» **WHAT YOU NEED TO DO**: Only the words of the entries are wanted, repeated exactly and without images.

» **EXERCISE INPUT**:

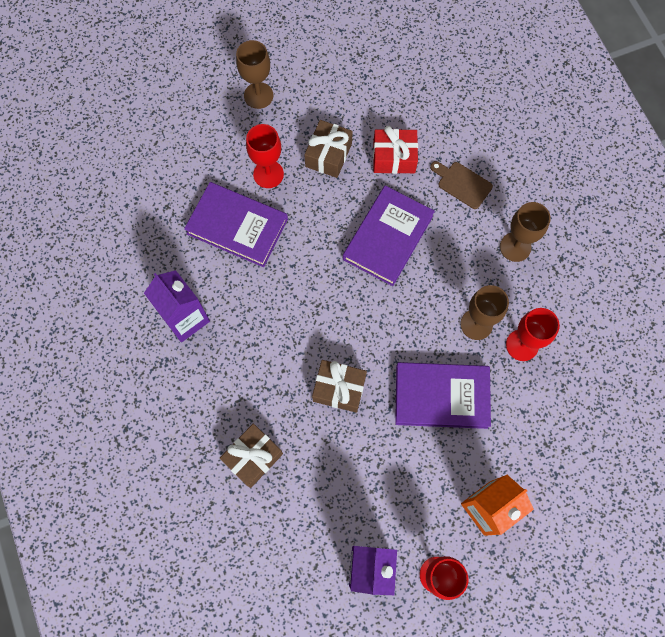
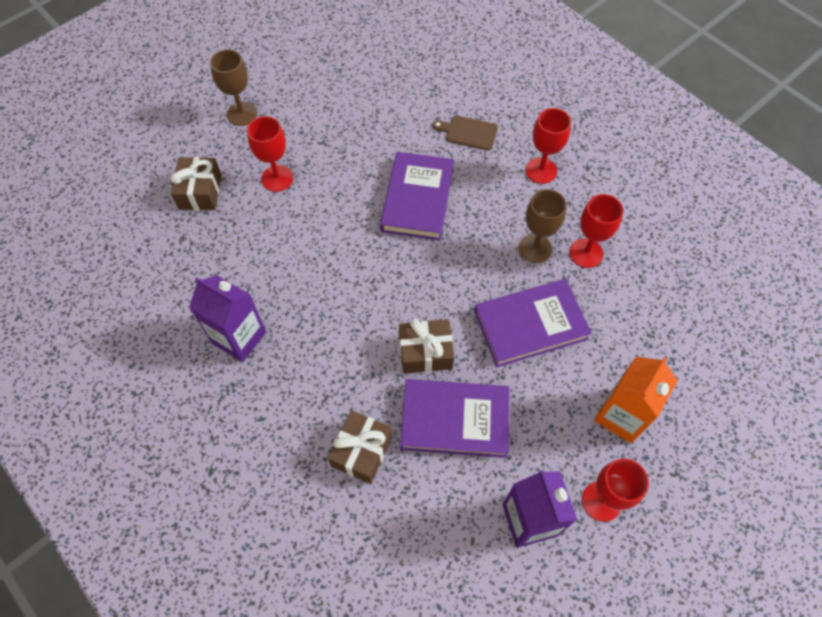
camera: 20 degrees left, 10 degrees down
(237, 226) = (263, 234): purple book -> purple book (455, 420)
(328, 155) = (330, 145): brown gift -> brown gift (200, 192)
(394, 157) = (395, 129): red gift -> none
(515, 247) = (541, 170): brown goblet -> red goblet

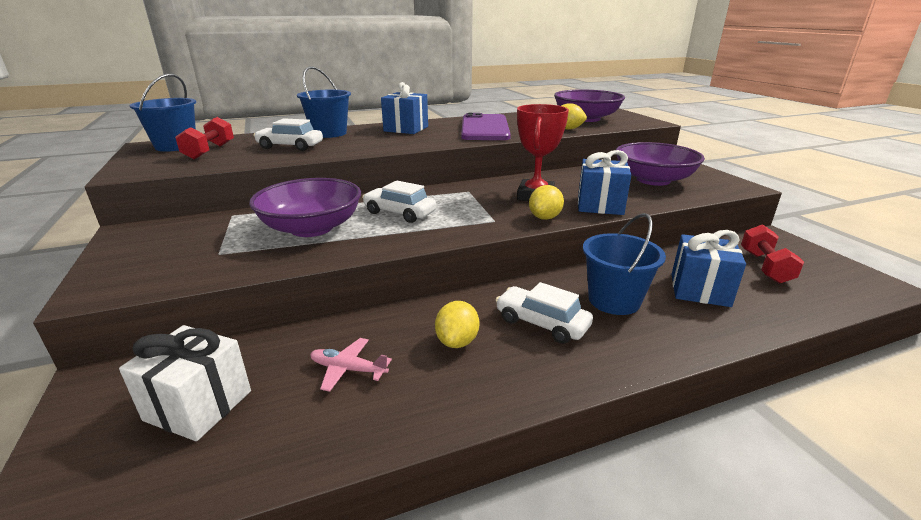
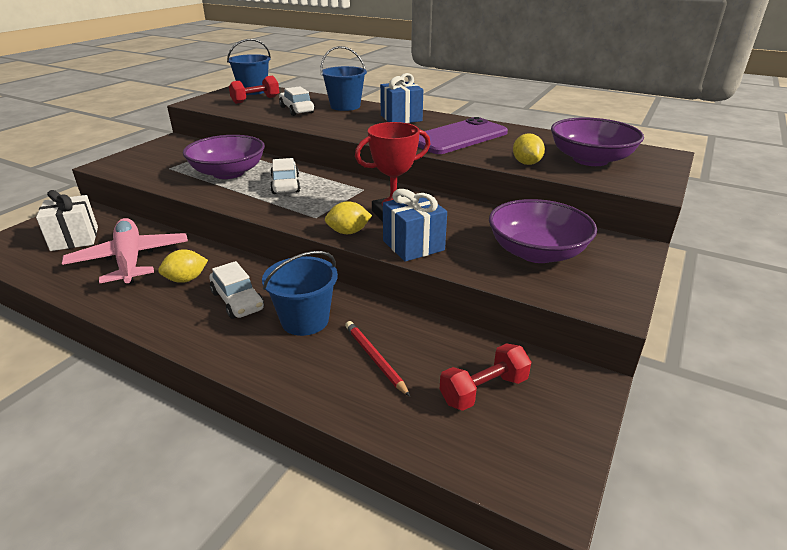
camera: 50 degrees right, 5 degrees up
(348, 369) = (130, 259): pink plane -> pink plane, size x2.22
(541, 323) = (237, 301): white car -> white car turned 150 degrees clockwise
(700, 290) = (375, 359): blue gift -> red pencil

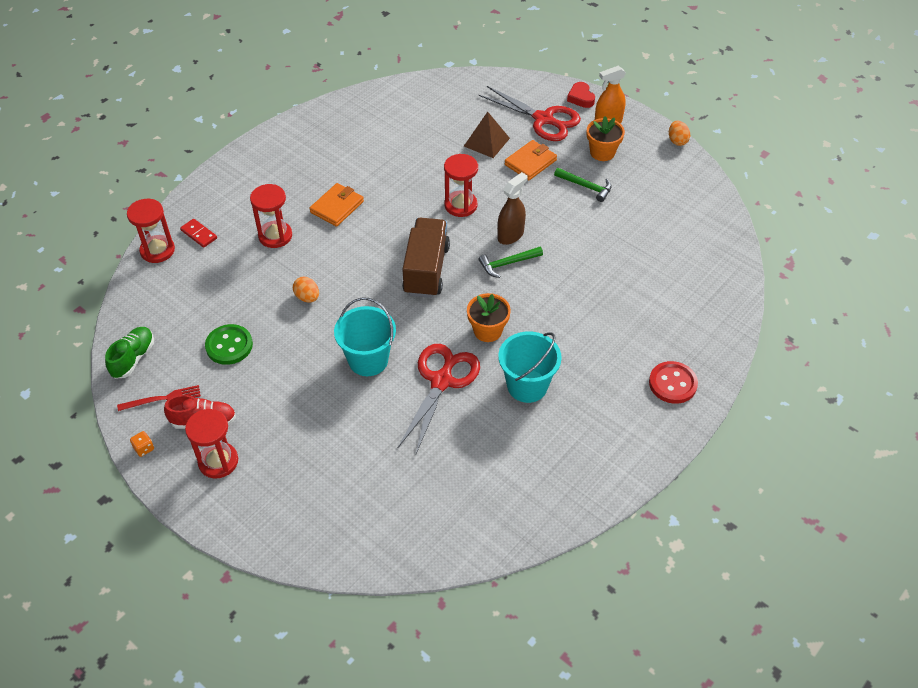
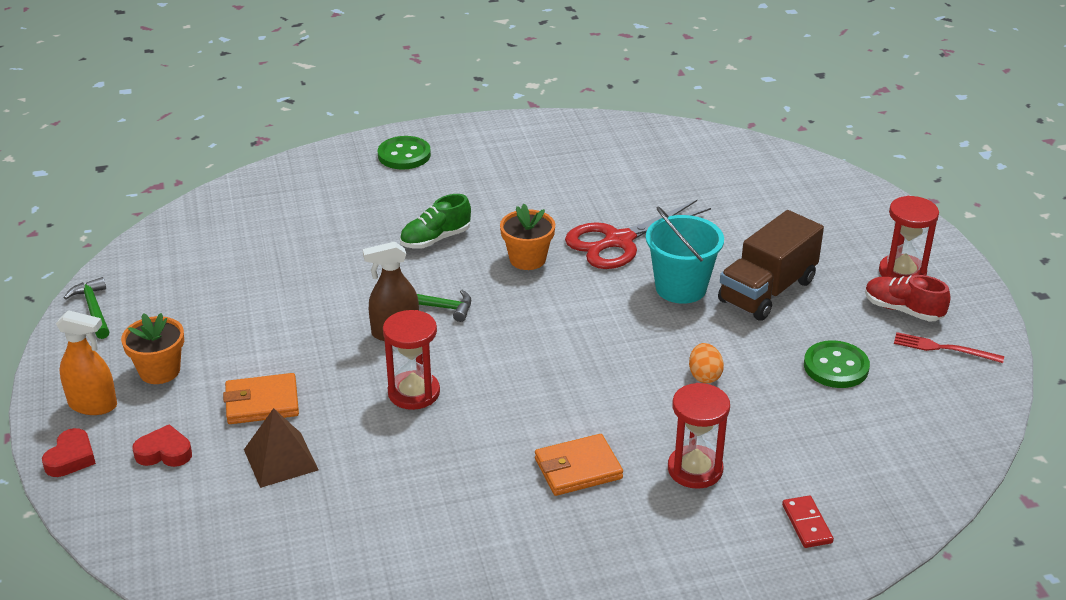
camera: 145 degrees left, 15 degrees down
(133, 358) = (967, 404): green shoe -> green shoe (435, 239)
(144, 448) = (982, 314): orange dice -> none
(157, 250) = (882, 528): red hourglass -> none
(426, 270) = (534, 341): brown truck -> brown truck (767, 291)
(527, 386) = (538, 205): turquoise bucket -> none
(543, 119) = (164, 452): red scissors -> red heart
(586, 186) = (238, 342): green hammer -> green hammer (93, 309)
(672, 383) = (404, 155): red button -> green button
(677, 141) = (54, 340): orange egg -> none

» **PROBLEM SOLUTION**:
camera: 20 degrees left, 10 degrees down
(237, 226) = (263, 234): purple book -> purple book (455, 420)
(328, 155) = (330, 145): brown gift -> brown gift (200, 192)
(394, 157) = (395, 129): red gift -> none
(515, 247) = (541, 170): brown goblet -> red goblet

camera: 50 degrees right, 5 degrees up
(348, 369) = (130, 259): pink plane -> pink plane, size x2.22
(541, 323) = (237, 301): white car -> white car turned 150 degrees clockwise
(700, 290) = (375, 359): blue gift -> red pencil

camera: 145 degrees left, 15 degrees down
(133, 358) = (967, 404): green shoe -> green shoe (435, 239)
(144, 448) = (982, 314): orange dice -> none
(157, 250) = (882, 528): red hourglass -> none
(426, 270) = (534, 341): brown truck -> brown truck (767, 291)
(527, 386) = (538, 205): turquoise bucket -> none
(543, 119) = (164, 452): red scissors -> red heart
(586, 186) = (238, 342): green hammer -> green hammer (93, 309)
(672, 383) = (404, 155): red button -> green button
(677, 141) = (54, 340): orange egg -> none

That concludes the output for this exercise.